▶ **Task to carry out**: Write out again, exactly, the lines below starting at the one with "TEMP2 pin GND: GND -> none" and ending at the one with "SOIL1 pin VCC: VIN -> 5V".

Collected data
++++++++++++++++++++

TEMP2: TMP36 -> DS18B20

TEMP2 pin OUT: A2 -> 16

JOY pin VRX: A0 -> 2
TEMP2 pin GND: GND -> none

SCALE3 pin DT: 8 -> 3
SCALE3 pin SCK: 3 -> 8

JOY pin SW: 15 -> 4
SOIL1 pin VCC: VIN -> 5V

++++++++++++++++++++

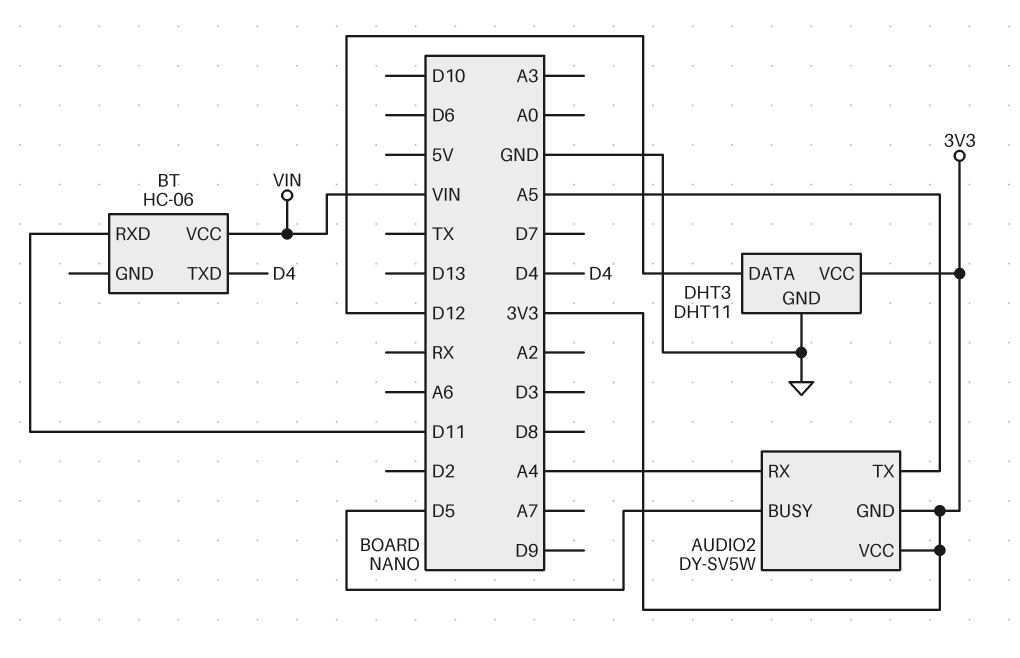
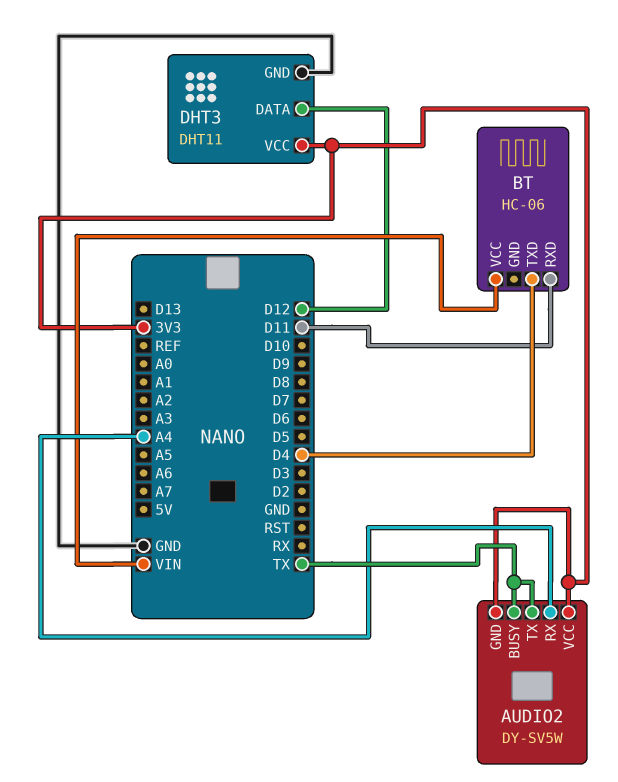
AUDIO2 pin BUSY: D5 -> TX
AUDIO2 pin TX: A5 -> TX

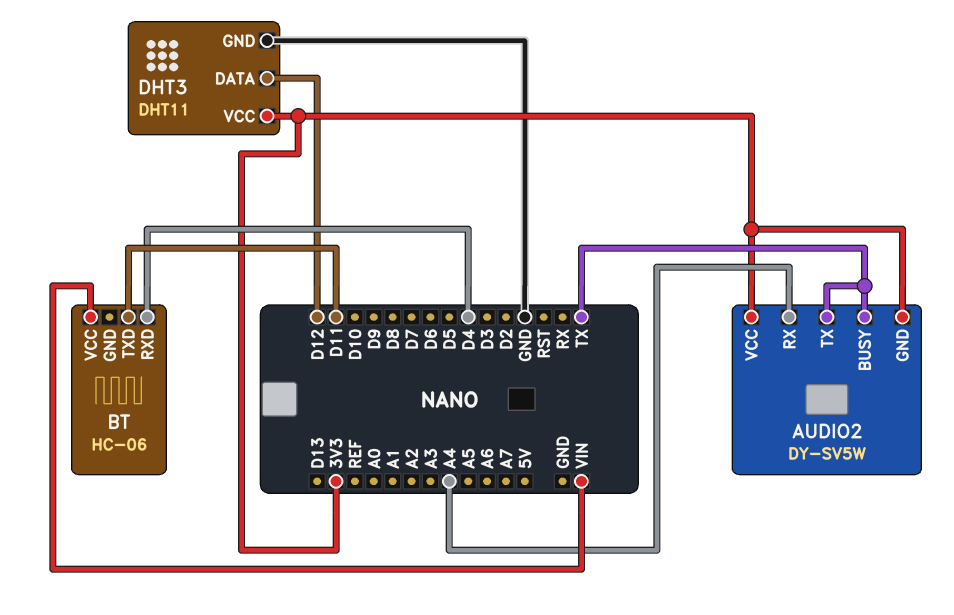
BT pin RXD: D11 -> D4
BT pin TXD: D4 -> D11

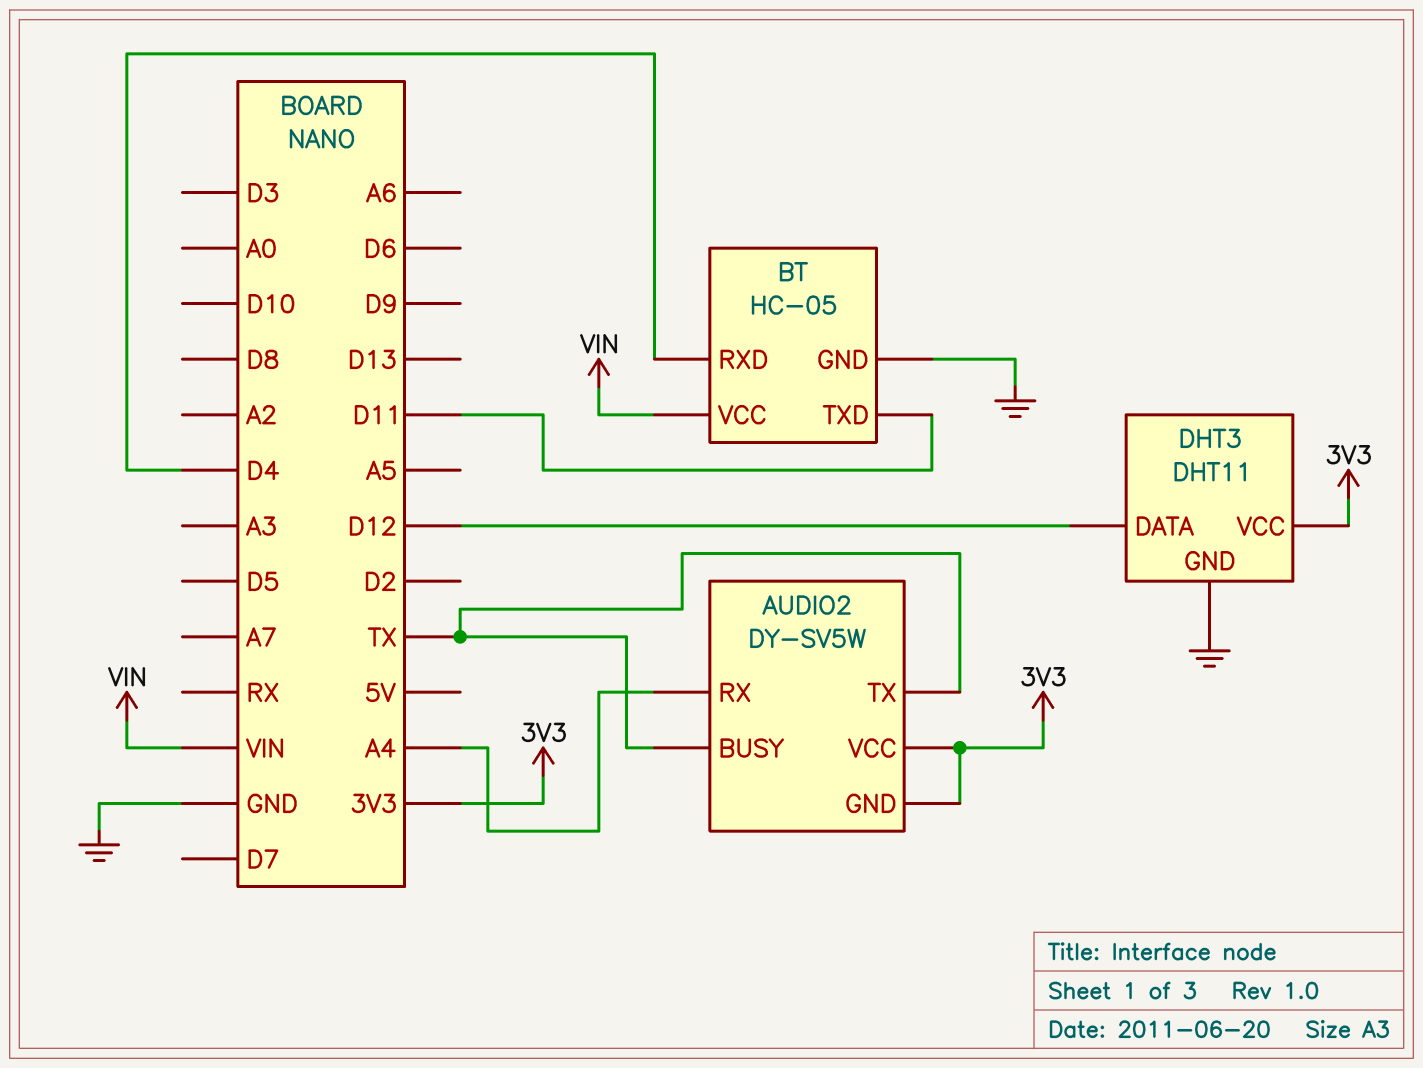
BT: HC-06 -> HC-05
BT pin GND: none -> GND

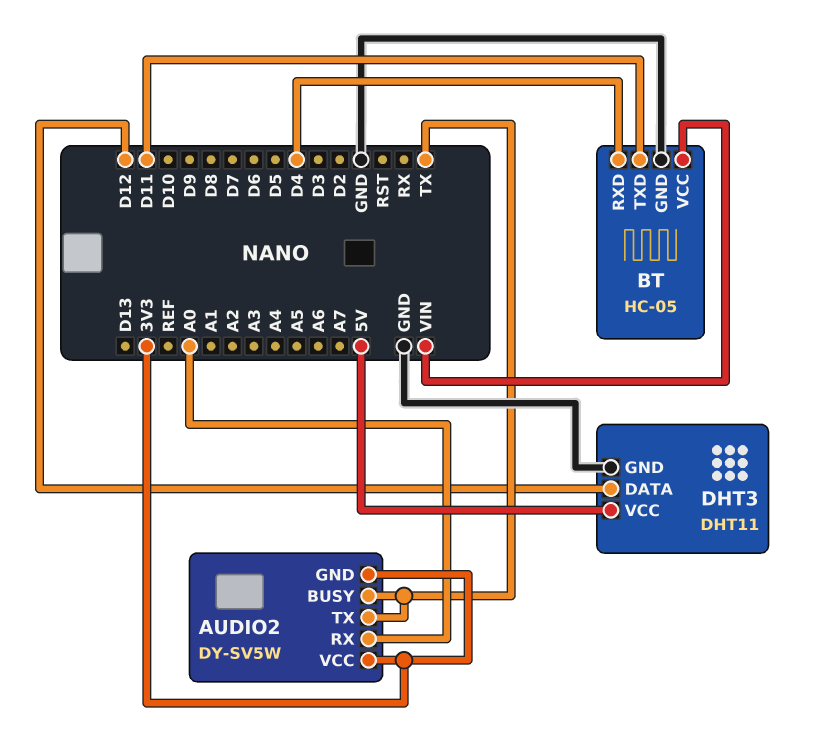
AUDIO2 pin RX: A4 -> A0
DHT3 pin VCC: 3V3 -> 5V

++++++++++++++++++++

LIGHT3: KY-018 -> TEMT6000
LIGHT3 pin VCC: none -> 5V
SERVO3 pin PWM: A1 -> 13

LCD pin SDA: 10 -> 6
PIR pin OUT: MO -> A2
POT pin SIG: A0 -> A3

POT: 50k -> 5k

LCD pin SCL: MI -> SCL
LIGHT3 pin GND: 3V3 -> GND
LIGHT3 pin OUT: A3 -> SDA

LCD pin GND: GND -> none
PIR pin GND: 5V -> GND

++++++++++++++++++++

▶ **Response box**:
TEMP2 pin GND: GND -> none

SCALE3 pin DT: 8 -> 3
SCALE3 pin SCK: 3 -> 8

JOY pin SW: 15 -> 4
SOIL1 pin VCC: VIN -> 5V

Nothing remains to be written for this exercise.